__Requirements__
Copy down the rows below word for word, everything from the very first one down to the line with "Total (64, 172)", including that line.

==========

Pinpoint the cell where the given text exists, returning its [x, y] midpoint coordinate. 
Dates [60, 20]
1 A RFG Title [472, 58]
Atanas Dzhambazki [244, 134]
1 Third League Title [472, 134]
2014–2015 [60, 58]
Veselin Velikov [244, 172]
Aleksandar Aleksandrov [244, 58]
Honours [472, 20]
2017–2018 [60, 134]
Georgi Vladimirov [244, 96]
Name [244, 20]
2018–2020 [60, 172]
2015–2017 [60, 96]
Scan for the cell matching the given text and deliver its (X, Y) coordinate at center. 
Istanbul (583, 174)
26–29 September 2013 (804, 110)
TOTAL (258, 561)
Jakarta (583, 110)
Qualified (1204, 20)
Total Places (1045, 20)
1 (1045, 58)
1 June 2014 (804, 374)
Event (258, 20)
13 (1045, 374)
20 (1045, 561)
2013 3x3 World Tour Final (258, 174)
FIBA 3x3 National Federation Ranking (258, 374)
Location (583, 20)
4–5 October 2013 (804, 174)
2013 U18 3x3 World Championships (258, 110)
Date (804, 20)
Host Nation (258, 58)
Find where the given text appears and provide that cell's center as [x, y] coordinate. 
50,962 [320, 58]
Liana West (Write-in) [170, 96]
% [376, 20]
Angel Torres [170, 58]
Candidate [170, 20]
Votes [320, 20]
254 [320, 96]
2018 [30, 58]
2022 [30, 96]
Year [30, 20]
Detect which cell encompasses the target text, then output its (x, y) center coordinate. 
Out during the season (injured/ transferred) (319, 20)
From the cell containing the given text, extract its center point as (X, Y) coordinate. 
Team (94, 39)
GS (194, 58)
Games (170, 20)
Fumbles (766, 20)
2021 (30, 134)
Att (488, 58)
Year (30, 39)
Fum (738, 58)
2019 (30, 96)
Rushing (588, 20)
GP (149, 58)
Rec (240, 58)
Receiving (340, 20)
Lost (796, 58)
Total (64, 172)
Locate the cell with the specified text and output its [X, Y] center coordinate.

==========

__Written answer__
Pinpoint the cell where the given text exists, returning its [x, y] midpoint coordinate. 
Dates [60, 20]
1 A RFG Title [472, 58]
Atanas Dzhambazki [244, 134]
1 Third League Title [472, 134]
2014–2015 [60, 58]
Veselin Velikov [244, 172]
Aleksandar Aleksandrov [244, 58]
Honours [472, 20]
2017–2018 [60, 134]
Georgi Vladimirov [244, 96]
Name [244, 20]
2018–2020 [60, 172]
2015–2017 [60, 96]
Scan for the cell matching the given text and deliver its (X, Y) coordinate at center. 
Istanbul (583, 174)
26–29 September 2013 (804, 110)
TOTAL (258, 561)
Jakarta (583, 110)
Qualified (1204, 20)
Total Places (1045, 20)
1 (1045, 58)
1 June 2014 (804, 374)
Event (258, 20)
13 (1045, 374)
20 (1045, 561)
2013 3x3 World Tour Final (258, 174)
FIBA 3x3 National Federation Ranking (258, 374)
Location (583, 20)
4–5 October 2013 (804, 174)
2013 U18 3x3 World Championships (258, 110)
Date (804, 20)
Host Nation (258, 58)
Find where the given text appears and provide that cell's center as [x, y] coordinate. 
50,962 [320, 58]
Liana West (Write-in) [170, 96]
% [376, 20]
Angel Torres [170, 58]
Candidate [170, 20]
Votes [320, 20]
254 [320, 96]
2018 [30, 58]
2022 [30, 96]
Year [30, 20]
Detect which cell encompasses the target text, then output its (x, y) center coordinate. 
Out during the season (injured/ transferred) (319, 20)
From the cell containing the given text, extract its center point as (X, Y) coordinate. 
Team (94, 39)
GS (194, 58)
Games (170, 20)
Fumbles (766, 20)
2021 (30, 134)
Att (488, 58)
Year (30, 39)
Fum (738, 58)
2019 (30, 96)
Rushing (588, 20)
GP (149, 58)
Rec (240, 58)
Receiving (340, 20)
Lost (796, 58)
Total (64, 172)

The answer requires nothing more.